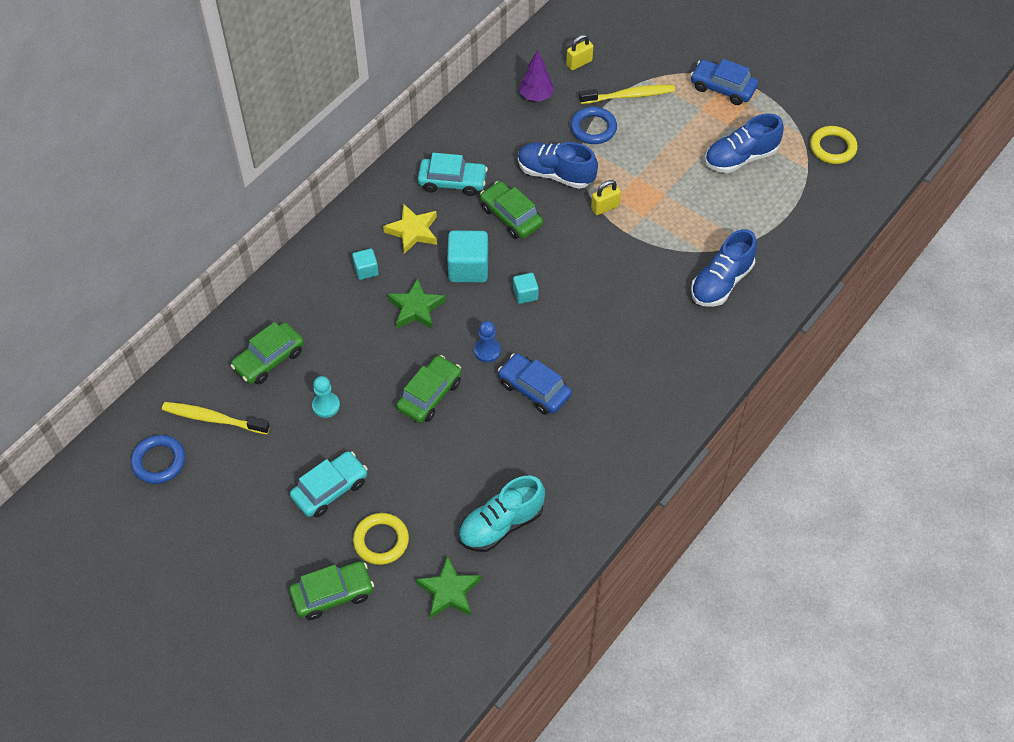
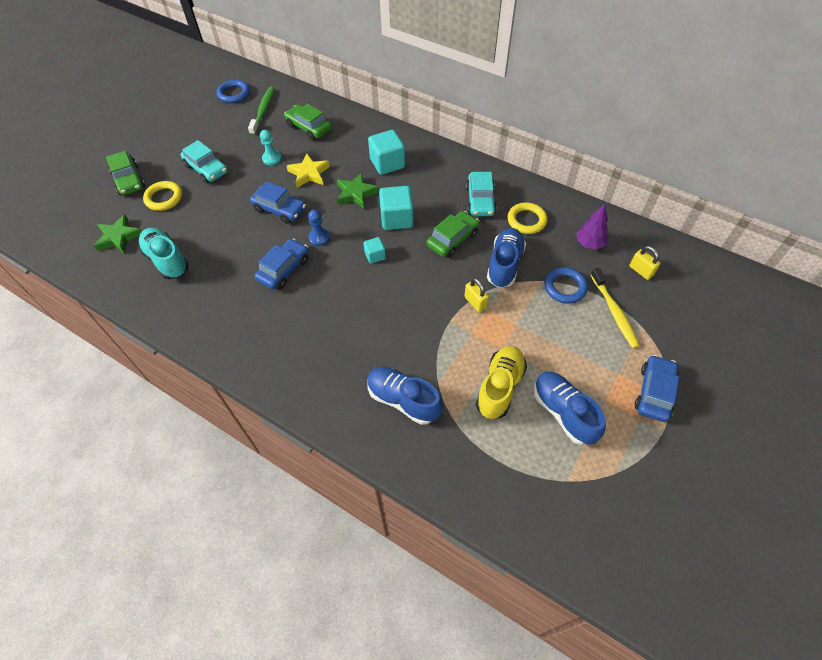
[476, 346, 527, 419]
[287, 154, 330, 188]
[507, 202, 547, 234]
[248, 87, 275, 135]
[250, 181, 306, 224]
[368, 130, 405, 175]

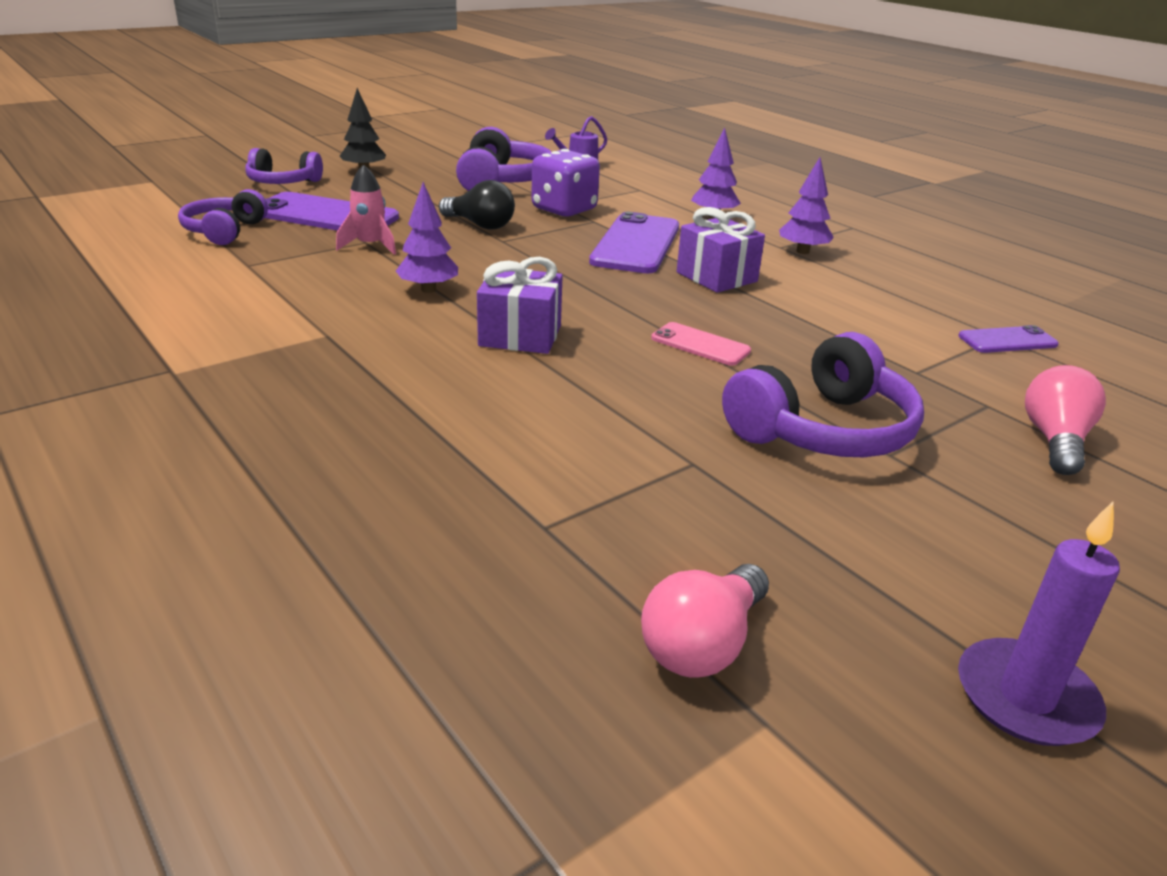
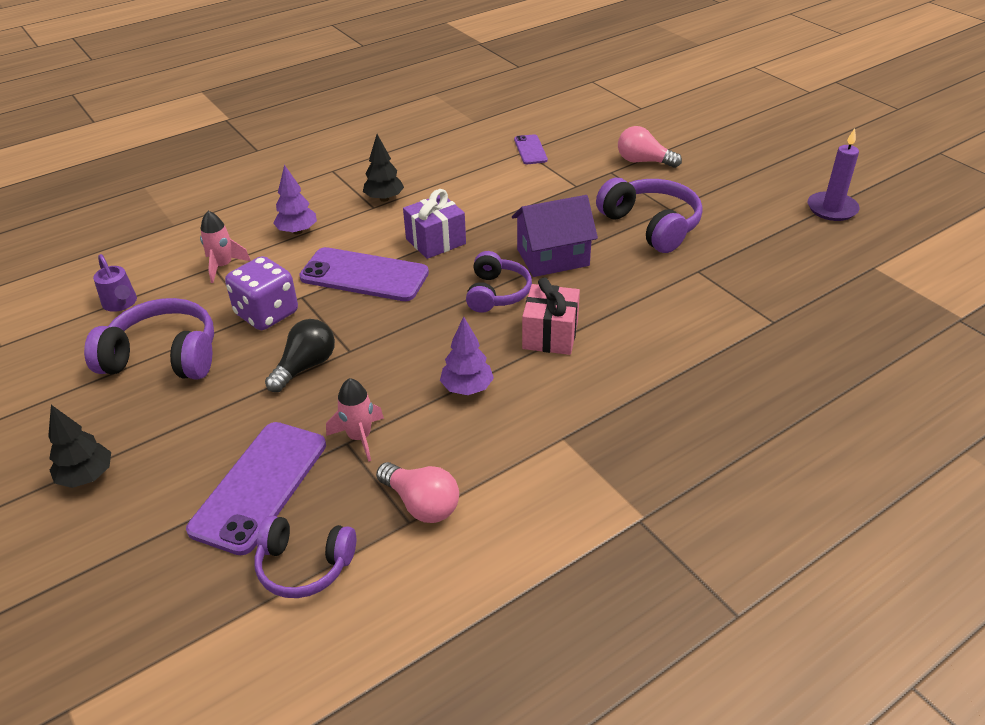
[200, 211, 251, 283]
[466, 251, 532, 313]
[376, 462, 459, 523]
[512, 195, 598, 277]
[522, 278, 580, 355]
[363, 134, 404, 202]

**DIRECTIONS FOR THIS TASK**.
Once the images are dropped, set down the remaining material word for word.

**ANSWER AREA**.
[476, 346, 527, 419]
[287, 154, 330, 188]
[507, 202, 547, 234]
[248, 87, 275, 135]
[250, 181, 306, 224]
[368, 130, 405, 175]

[200, 211, 251, 283]
[466, 251, 532, 313]
[376, 462, 459, 523]
[512, 195, 598, 277]
[522, 278, 580, 355]
[363, 134, 404, 202]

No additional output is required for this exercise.